Problem to solve. Count the lines in the listing below that contain the string "tuplet". Give only the number.

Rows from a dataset

** Begin **

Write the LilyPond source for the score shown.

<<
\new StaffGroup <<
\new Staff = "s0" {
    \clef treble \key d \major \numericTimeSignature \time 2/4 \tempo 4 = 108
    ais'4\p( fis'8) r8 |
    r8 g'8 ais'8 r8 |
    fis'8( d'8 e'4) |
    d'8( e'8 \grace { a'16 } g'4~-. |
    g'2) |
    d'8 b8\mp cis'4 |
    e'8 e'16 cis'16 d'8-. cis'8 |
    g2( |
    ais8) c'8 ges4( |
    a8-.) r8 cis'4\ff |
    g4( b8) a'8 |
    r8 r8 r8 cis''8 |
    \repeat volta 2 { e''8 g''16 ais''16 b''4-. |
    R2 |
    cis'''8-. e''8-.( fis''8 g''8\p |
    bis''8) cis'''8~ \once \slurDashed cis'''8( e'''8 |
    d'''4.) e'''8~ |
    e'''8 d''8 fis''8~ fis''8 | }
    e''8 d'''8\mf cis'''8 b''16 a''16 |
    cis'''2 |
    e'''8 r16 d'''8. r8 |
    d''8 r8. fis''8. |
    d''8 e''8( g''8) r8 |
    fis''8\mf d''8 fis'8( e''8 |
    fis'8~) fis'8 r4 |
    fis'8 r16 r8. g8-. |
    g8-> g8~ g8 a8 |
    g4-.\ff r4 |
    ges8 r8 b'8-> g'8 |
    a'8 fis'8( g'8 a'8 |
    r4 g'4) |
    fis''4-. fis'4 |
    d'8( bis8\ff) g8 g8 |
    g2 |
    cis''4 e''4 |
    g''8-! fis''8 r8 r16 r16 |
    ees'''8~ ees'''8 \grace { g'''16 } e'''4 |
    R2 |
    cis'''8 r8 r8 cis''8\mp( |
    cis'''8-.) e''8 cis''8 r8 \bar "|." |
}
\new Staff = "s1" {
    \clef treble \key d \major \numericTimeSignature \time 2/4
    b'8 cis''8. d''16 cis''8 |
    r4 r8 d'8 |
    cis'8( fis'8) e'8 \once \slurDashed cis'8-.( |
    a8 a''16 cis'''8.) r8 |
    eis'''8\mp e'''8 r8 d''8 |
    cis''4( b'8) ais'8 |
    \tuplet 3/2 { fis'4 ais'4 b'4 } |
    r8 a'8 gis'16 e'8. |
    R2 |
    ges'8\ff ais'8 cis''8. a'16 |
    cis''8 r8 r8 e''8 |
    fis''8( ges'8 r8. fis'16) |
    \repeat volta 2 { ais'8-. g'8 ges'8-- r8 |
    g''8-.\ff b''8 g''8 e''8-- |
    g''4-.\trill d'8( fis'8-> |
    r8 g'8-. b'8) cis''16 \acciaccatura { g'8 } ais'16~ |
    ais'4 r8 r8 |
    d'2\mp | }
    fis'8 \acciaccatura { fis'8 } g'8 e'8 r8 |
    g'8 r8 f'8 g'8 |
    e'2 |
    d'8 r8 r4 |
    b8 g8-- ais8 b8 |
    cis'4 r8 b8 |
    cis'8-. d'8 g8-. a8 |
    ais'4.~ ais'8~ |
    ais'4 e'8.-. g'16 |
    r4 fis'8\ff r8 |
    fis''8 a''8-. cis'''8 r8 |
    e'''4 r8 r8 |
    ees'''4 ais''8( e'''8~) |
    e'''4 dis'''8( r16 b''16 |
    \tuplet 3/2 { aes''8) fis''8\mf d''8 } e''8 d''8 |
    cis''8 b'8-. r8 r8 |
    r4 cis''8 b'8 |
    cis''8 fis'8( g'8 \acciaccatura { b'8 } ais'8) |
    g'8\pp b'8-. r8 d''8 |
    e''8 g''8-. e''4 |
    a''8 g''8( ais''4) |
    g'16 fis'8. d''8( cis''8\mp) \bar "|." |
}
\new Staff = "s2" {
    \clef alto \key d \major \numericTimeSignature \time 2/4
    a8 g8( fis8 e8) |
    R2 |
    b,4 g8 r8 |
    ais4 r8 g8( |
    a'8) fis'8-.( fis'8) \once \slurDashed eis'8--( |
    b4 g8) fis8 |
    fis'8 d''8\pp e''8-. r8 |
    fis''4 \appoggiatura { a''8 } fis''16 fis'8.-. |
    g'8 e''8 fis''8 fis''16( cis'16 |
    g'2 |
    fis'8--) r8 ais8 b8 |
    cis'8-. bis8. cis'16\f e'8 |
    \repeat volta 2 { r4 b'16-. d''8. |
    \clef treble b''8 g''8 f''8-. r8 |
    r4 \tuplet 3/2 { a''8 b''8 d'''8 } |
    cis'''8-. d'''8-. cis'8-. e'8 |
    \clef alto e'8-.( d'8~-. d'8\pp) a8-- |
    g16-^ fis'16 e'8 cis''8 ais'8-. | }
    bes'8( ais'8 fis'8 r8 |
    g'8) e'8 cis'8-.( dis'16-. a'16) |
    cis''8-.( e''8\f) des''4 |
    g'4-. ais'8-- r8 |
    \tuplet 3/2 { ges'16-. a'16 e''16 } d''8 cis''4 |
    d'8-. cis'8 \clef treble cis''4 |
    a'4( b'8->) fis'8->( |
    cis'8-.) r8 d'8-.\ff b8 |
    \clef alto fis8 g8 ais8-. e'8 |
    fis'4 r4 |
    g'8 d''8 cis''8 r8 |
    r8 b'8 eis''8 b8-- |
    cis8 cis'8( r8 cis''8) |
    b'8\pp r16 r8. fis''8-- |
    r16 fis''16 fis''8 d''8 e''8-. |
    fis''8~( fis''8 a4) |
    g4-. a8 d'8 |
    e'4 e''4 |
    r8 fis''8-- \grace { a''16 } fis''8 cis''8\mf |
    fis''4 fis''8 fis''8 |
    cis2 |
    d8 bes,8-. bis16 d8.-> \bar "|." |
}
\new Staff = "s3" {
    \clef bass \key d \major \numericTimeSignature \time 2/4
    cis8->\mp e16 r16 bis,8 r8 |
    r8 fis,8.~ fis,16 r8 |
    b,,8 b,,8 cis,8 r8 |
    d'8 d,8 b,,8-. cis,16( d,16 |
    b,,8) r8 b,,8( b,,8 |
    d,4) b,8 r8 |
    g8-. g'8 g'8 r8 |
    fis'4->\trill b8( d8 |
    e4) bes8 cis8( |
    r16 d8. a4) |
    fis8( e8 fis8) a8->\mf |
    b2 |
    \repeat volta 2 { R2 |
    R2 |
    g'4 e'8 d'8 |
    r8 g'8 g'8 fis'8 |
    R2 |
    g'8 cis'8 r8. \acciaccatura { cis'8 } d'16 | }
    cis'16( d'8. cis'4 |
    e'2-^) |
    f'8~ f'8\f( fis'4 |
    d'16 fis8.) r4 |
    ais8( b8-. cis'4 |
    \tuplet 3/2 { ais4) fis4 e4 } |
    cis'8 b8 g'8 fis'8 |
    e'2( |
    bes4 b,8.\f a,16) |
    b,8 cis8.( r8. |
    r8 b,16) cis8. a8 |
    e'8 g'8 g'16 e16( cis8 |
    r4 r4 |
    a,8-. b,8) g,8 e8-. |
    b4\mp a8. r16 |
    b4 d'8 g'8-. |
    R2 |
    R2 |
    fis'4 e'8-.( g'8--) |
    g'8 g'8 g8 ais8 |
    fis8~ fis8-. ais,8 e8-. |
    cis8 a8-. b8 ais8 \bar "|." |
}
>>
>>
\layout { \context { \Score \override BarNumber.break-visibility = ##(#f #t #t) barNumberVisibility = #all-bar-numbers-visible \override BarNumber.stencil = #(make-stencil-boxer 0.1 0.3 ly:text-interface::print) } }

** End **

Task solution. 5